• **THE PROBLEM**: Without any of the pictures, transcribe all the lines below exactly.

• **DATA BELOW**:
☆ ☆ ☆ ☆ ☆

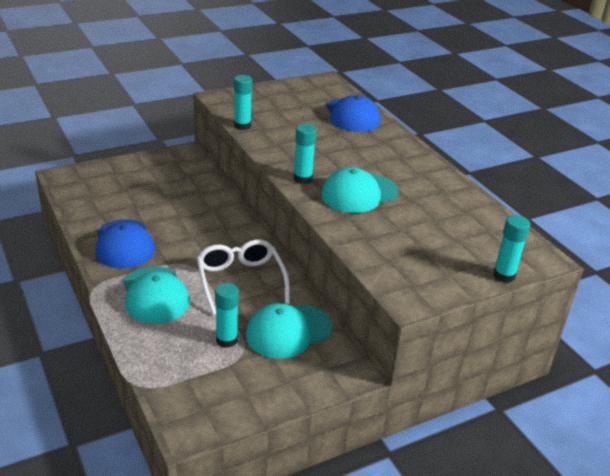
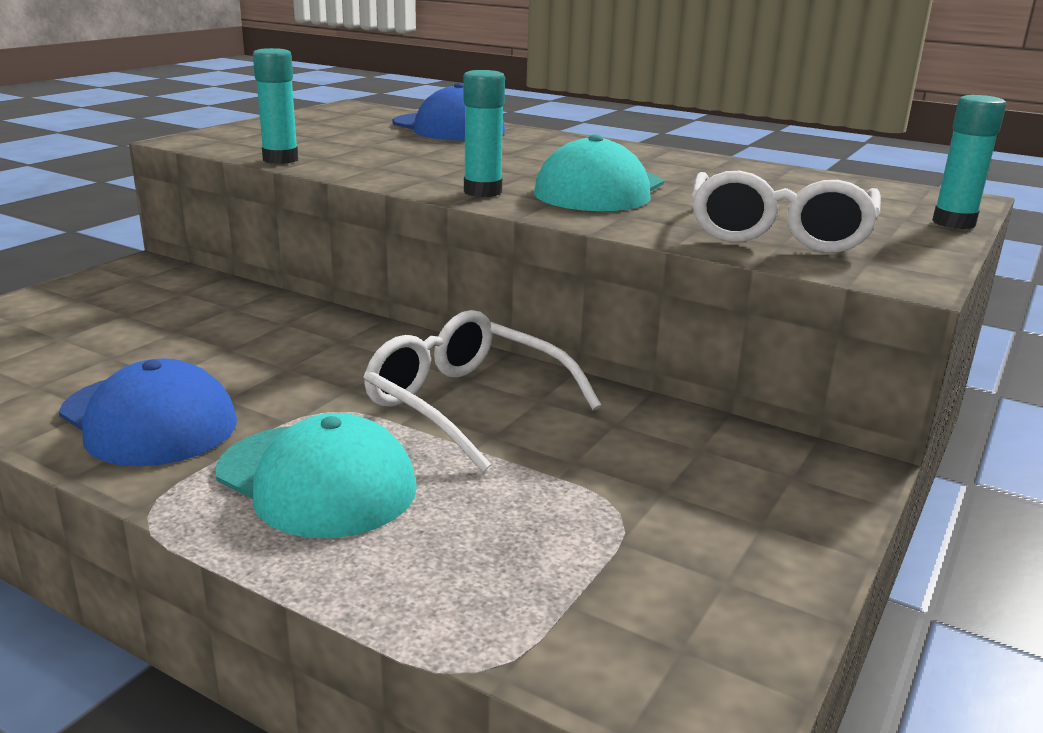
camera: 30 degrees left, 10 degrees down
(226, 340) = (561, 502): turquoise glue stick -> none
(288, 331) = (652, 448): turquoise cap -> none
(398, 253) = (778, 233): none -> white glasses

☆ ☆ ☆ ☆ ☆

• **SOLUTION**:
camera: 30 degrees left, 10 degrees down
(226, 340) = (561, 502): turquoise glue stick -> none
(288, 331) = (652, 448): turquoise cap -> none
(398, 253) = (778, 233): none -> white glasses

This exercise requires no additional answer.